====== Material for the task ======

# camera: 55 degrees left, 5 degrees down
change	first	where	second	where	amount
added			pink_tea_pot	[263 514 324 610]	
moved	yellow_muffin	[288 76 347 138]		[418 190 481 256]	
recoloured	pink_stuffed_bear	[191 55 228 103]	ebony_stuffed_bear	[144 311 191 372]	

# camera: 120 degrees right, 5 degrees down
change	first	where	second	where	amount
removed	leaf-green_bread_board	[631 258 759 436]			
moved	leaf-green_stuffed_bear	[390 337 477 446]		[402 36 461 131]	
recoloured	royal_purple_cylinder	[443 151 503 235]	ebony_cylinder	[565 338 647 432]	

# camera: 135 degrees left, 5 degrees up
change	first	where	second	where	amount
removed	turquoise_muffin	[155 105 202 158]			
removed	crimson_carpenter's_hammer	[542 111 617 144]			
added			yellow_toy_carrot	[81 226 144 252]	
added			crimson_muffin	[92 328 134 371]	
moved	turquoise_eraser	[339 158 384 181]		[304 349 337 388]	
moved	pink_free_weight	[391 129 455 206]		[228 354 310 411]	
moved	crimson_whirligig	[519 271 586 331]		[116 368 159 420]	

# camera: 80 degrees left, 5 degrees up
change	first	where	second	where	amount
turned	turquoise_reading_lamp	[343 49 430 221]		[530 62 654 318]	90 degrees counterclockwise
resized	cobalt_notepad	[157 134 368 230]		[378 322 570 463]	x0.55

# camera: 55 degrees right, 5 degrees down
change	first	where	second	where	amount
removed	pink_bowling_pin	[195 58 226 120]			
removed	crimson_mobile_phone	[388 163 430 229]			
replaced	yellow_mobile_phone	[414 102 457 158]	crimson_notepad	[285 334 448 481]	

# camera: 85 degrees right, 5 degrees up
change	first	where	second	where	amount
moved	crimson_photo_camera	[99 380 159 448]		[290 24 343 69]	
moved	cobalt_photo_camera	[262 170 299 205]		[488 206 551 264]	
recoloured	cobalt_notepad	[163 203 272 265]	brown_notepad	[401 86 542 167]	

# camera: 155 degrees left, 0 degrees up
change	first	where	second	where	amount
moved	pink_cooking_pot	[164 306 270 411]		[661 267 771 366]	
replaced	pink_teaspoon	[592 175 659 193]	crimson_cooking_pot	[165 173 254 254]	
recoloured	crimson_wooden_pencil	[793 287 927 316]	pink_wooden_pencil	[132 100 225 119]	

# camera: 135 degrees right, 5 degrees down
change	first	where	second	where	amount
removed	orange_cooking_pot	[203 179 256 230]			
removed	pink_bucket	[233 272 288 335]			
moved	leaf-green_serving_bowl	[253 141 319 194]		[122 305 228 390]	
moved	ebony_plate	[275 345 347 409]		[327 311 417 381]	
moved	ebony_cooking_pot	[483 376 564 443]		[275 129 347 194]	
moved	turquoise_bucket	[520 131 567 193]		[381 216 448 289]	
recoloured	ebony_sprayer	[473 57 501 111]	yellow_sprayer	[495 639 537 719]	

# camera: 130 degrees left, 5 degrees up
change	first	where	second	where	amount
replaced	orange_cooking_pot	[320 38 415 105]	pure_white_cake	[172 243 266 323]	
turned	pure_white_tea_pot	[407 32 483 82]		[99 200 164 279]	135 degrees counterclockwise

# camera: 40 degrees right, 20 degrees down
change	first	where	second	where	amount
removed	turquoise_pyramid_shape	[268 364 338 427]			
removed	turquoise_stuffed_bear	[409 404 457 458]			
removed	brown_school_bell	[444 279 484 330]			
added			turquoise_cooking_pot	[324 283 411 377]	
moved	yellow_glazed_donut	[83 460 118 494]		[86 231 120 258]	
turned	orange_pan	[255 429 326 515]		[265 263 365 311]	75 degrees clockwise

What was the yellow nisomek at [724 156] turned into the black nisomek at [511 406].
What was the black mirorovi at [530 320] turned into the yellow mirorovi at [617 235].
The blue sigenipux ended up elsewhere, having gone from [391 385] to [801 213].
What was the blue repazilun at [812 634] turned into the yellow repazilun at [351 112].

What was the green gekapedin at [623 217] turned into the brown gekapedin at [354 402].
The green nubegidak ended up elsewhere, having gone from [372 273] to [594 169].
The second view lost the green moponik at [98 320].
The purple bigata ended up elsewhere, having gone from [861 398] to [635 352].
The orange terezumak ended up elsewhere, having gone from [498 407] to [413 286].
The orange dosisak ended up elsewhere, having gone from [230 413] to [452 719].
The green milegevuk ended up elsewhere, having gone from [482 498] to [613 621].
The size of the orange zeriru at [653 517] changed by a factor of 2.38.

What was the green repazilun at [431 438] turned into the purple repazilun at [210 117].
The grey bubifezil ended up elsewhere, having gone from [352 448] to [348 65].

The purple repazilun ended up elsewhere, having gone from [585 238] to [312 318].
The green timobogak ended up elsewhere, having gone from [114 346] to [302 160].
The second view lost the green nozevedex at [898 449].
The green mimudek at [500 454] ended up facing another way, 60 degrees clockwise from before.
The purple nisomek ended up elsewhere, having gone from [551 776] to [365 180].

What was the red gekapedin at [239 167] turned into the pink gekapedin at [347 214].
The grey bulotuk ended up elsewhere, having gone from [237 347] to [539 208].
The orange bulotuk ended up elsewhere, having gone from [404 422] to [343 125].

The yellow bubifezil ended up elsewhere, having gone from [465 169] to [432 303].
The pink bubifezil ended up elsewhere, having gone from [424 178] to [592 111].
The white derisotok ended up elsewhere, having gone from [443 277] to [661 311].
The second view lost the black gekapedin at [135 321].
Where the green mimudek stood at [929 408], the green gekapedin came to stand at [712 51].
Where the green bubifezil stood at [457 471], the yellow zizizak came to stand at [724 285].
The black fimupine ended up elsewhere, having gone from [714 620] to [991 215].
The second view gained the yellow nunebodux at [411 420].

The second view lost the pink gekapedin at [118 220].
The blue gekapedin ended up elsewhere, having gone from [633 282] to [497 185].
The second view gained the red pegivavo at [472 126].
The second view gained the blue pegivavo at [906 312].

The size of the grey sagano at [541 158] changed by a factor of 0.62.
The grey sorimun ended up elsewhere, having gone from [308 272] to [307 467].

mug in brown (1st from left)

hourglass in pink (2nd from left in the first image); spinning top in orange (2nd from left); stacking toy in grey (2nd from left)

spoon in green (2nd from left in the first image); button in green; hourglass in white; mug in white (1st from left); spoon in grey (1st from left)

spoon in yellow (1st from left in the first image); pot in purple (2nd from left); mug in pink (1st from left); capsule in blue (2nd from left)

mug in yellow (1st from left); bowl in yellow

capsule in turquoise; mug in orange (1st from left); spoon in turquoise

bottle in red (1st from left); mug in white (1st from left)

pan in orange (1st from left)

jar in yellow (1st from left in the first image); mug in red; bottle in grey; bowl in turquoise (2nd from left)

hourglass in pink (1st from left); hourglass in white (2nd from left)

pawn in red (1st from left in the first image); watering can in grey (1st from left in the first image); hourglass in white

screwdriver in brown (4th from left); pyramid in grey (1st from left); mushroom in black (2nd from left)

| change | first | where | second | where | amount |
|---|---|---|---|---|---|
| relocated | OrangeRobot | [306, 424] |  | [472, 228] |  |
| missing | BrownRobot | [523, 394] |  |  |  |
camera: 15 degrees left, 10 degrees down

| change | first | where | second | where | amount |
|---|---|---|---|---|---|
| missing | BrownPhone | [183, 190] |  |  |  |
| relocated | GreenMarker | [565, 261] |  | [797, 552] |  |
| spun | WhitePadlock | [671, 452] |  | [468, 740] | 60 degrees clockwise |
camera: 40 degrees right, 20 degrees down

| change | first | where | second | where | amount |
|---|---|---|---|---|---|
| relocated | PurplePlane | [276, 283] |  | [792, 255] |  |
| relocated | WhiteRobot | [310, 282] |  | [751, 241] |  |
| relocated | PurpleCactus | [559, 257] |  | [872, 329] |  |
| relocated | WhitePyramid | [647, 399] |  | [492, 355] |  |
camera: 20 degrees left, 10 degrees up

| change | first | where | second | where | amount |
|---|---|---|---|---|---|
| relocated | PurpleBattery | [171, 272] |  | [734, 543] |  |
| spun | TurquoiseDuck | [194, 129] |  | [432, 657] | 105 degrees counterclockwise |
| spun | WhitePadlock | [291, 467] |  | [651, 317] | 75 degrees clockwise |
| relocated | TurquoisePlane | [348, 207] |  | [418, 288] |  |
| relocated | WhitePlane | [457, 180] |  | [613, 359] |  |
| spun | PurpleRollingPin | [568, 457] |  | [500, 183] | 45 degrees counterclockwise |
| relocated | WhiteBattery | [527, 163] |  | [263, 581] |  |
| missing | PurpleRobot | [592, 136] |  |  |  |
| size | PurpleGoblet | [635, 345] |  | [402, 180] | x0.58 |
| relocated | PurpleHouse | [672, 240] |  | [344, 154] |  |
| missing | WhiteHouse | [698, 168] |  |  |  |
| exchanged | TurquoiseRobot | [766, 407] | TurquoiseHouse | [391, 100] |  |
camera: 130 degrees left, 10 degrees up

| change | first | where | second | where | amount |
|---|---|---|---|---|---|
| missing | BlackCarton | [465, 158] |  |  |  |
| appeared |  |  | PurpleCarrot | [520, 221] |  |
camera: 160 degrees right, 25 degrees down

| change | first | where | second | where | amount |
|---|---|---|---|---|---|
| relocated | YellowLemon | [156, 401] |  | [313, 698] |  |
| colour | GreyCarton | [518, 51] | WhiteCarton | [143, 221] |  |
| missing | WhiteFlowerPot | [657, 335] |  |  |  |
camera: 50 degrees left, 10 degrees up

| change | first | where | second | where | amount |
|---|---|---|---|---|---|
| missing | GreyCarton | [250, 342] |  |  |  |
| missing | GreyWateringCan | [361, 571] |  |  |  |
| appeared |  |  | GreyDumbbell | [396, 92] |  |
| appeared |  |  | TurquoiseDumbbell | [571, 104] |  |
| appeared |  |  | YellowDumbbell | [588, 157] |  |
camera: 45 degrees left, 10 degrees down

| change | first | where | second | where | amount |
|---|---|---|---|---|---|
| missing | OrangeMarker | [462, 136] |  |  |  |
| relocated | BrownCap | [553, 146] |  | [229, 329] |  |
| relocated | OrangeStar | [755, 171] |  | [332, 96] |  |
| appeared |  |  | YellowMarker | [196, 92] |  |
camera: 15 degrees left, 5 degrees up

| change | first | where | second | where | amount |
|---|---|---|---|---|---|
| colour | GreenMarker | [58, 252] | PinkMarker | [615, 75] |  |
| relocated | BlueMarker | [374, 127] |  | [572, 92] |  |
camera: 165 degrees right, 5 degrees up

======

**What the task requires**
Could you reproduce exactly the lines of the entries above, from the one with "relocated | OrangeRobot" through the one with "missing | BrownRobot", and nothing else?

**Your response**
| relocated | OrangeRobot | [306, 424] |  | [472, 228] |  |
| missing | BrownRobot | [523, 394] |  |  |  |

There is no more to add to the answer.